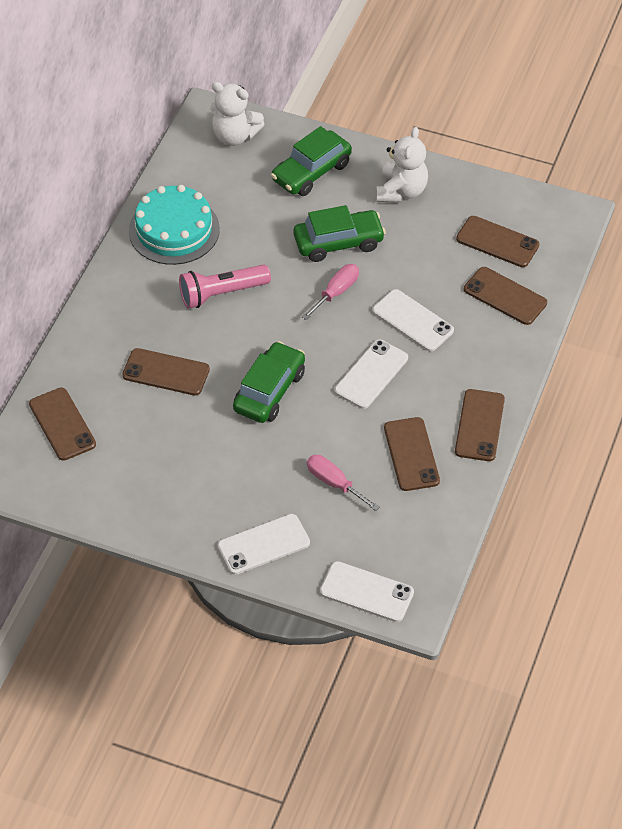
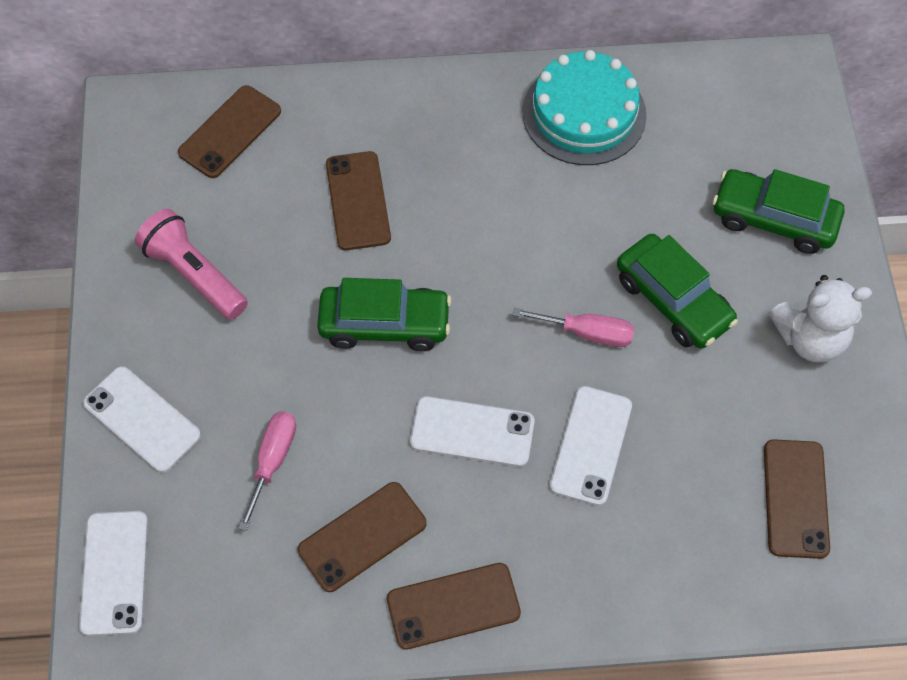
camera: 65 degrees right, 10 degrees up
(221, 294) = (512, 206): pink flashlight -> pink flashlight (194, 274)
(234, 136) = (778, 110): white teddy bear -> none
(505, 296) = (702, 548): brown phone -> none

######

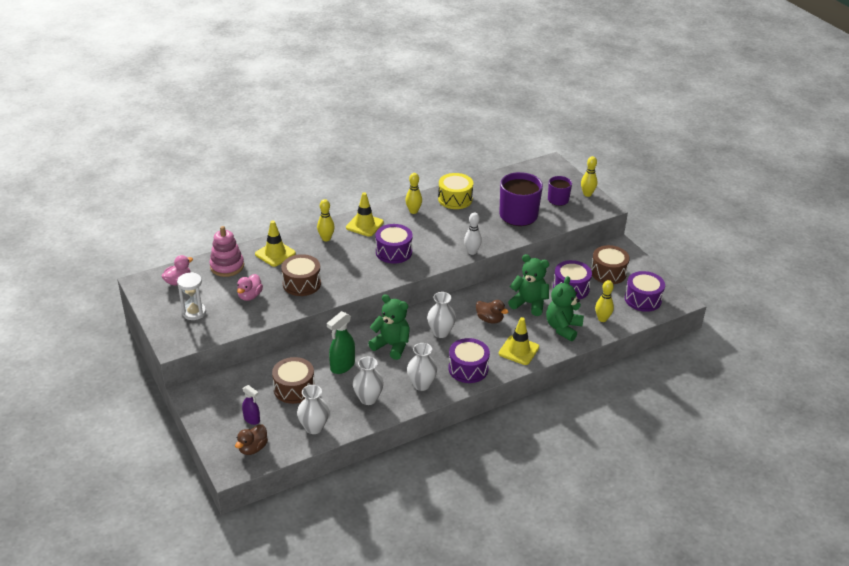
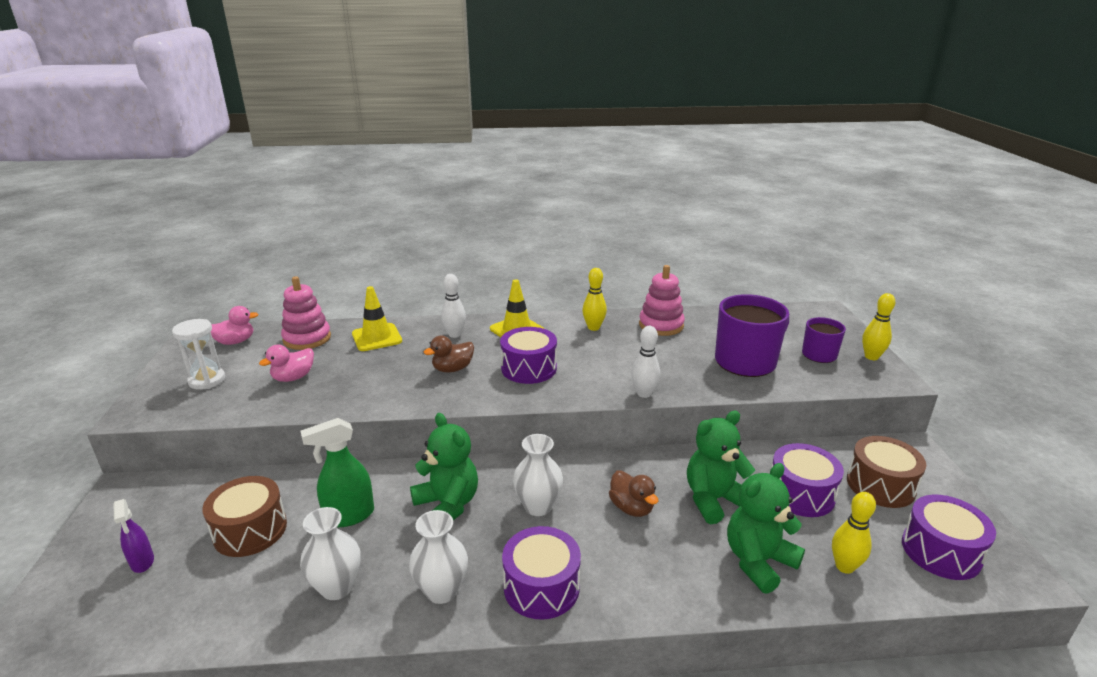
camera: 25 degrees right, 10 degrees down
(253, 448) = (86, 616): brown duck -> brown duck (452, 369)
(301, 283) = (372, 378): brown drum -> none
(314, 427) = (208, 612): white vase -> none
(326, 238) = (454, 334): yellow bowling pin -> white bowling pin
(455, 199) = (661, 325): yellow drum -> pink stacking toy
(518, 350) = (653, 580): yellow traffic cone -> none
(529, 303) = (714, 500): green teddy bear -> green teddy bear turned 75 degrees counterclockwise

######

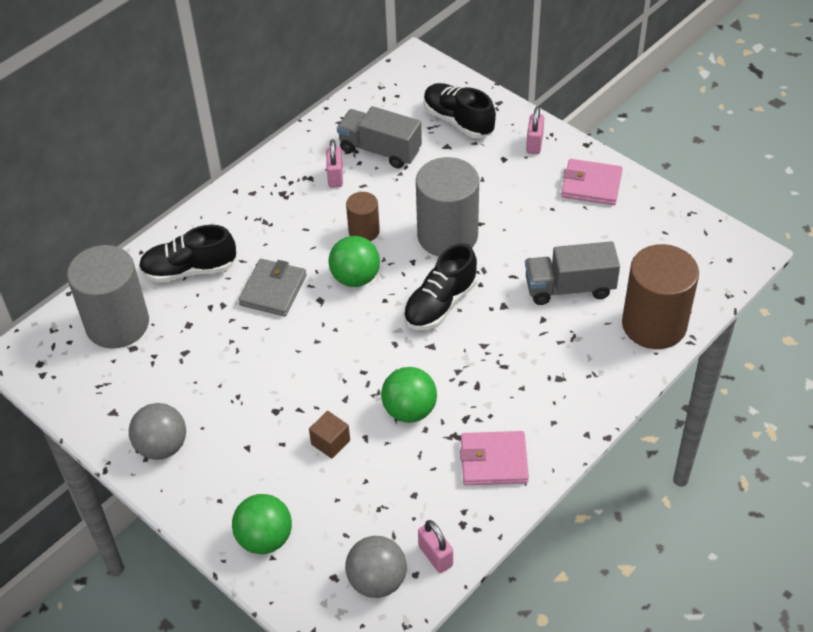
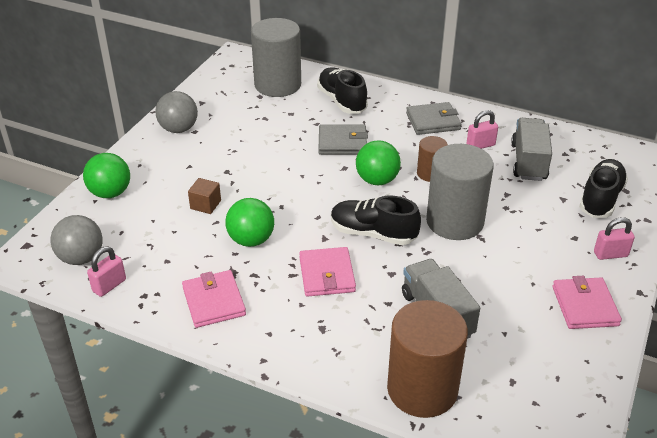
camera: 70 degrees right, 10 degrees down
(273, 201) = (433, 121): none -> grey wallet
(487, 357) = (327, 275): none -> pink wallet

######

Whenever a line of the entries contains the string "wallet", copy that line.

### Written reply:
(273, 201) = (433, 121): none -> grey wallet
(487, 357) = (327, 275): none -> pink wallet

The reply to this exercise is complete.